• **PROVIDED INFORMATION**
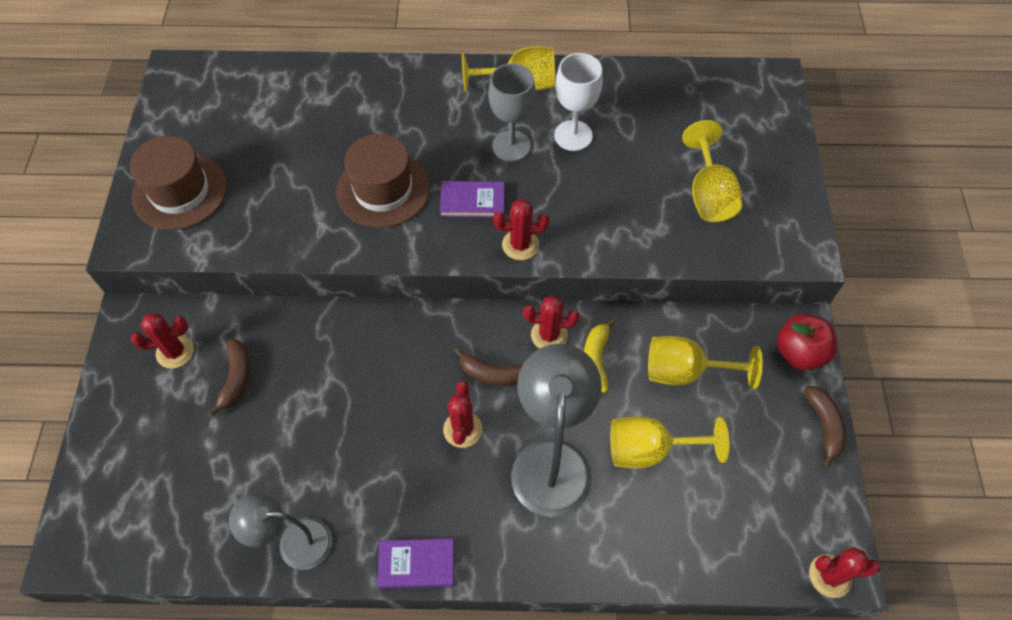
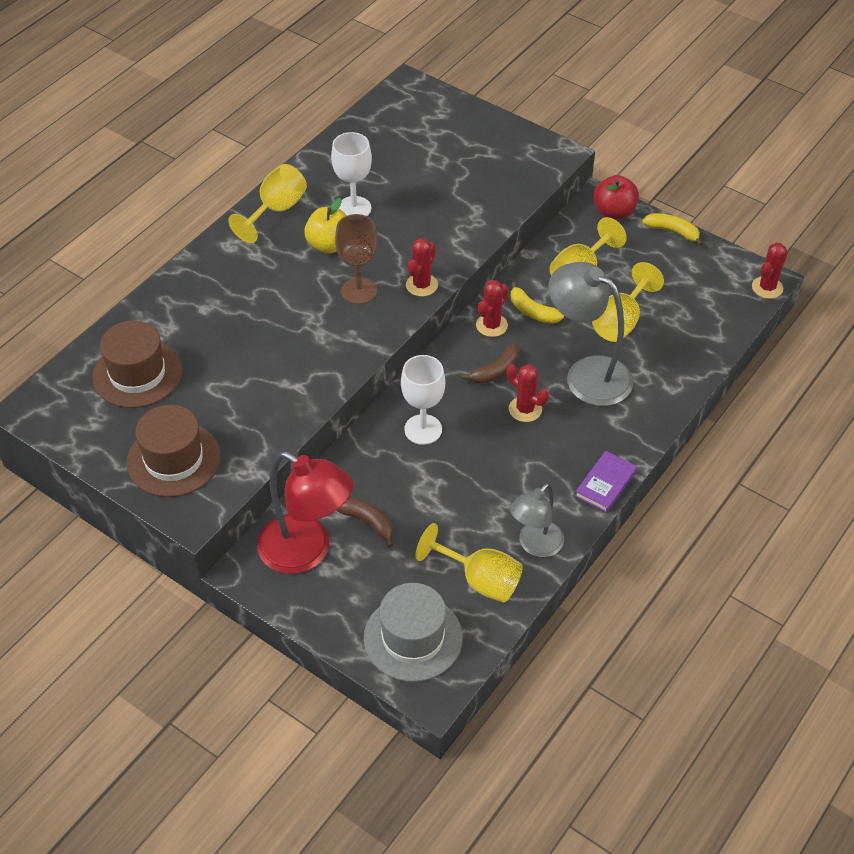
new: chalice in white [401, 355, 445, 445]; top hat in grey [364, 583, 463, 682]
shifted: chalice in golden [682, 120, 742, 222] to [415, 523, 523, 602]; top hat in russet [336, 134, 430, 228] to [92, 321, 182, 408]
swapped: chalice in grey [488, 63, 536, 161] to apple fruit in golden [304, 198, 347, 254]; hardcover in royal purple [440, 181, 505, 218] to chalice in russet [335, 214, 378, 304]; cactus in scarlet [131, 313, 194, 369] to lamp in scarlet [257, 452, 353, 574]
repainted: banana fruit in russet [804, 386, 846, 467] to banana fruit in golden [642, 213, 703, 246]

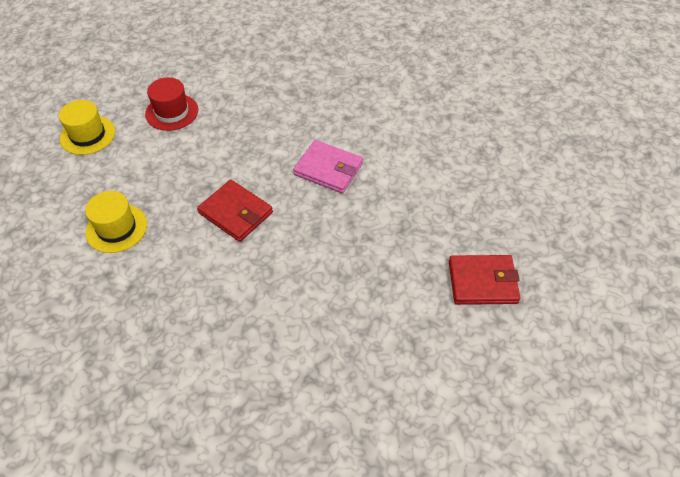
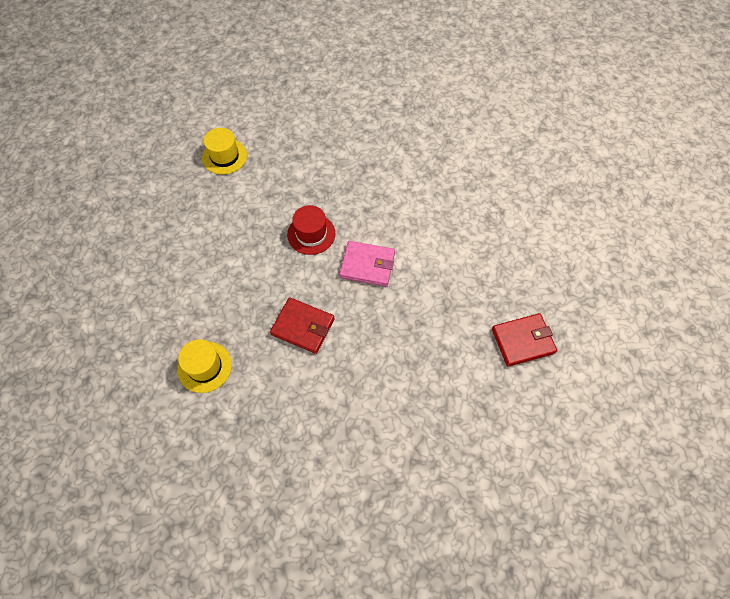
shifted: top hat in scarlet [145, 77, 198, 131] to [287, 205, 335, 255]; top hat in golden [59, 100, 115, 155] to [202, 128, 247, 175]

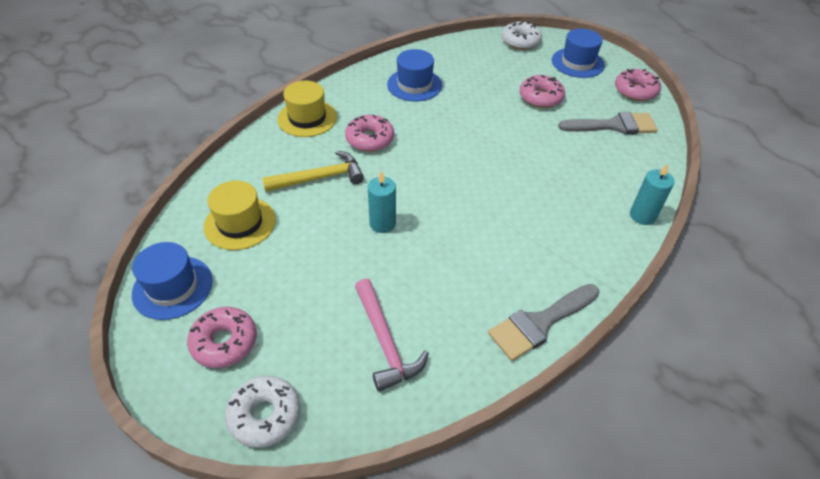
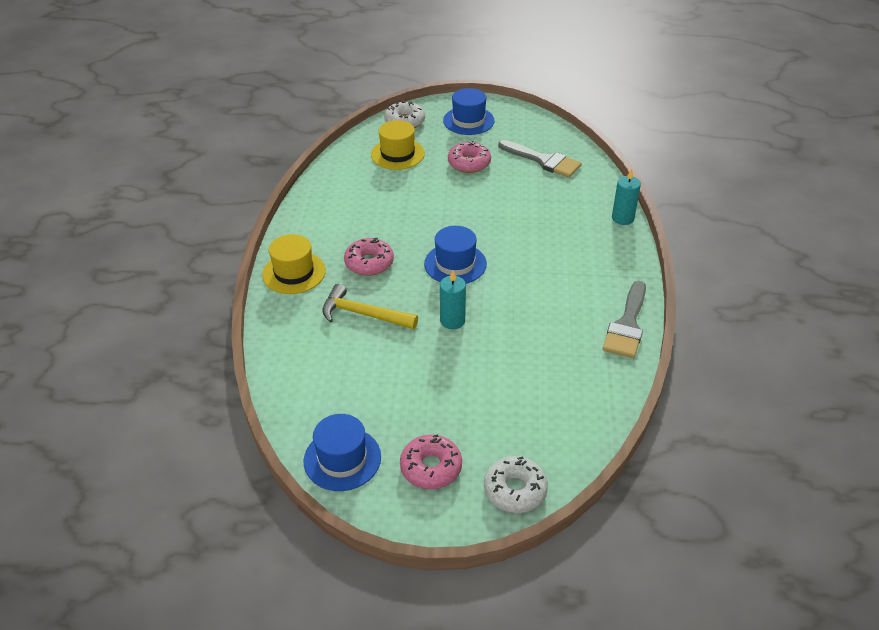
gone: doughnut in pink [615, 69, 661, 101]; carpenter's hammer in pink [355, 279, 429, 392]
shifted: top hat in blue [387, 49, 442, 101] to [424, 226, 487, 284]; top hat in golden [204, 181, 276, 250] to [371, 120, 425, 170]
rotated: paintbrush in grey [558, 112, 658, 135] = [498, 140, 582, 178] 75 degrees clockwise; carpenter's hammer in golden [262, 151, 364, 192] = [322, 284, 418, 329] 105 degrees counterclockwise

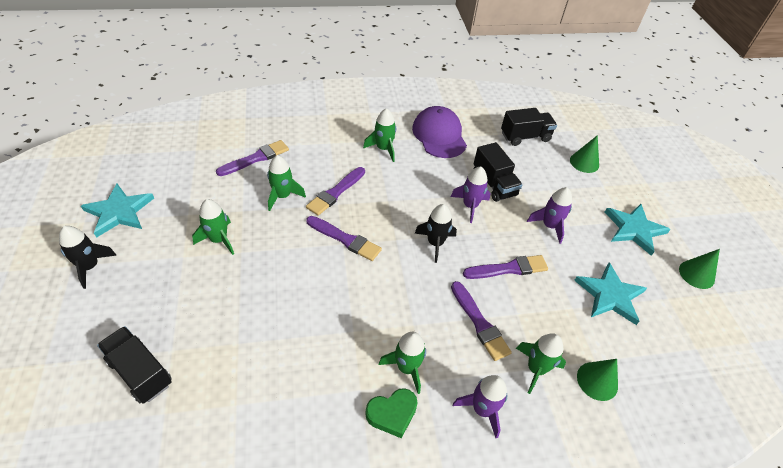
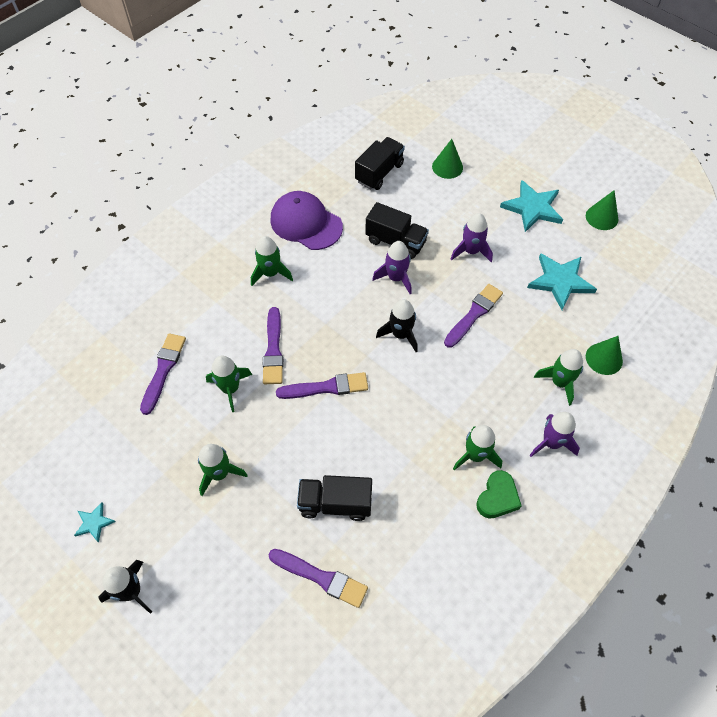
shifted: paintbrush in royal purple [451, 281, 512, 361] to [268, 549, 368, 608]; lorry in black [97, 326, 172, 404] to [297, 475, 372, 521]
scaled: five-pointed star in turquoise [81, 184, 154, 238] = [74, 502, 116, 543] x0.50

• **WHAT TO WORK ON**
Give back, unaltered, each line of the listing from the first to the line that contains "shifted: chalice in", leaving every picture out.

• **ANSWER TO THE PROBLEM**
new: chalice in white [401, 355, 445, 445]; top hat in grey [364, 583, 463, 682]
shifted: chalice in golden [682, 120, 742, 222] to [415, 523, 523, 602]; top hat in russet [336, 134, 430, 228] to [92, 321, 182, 408]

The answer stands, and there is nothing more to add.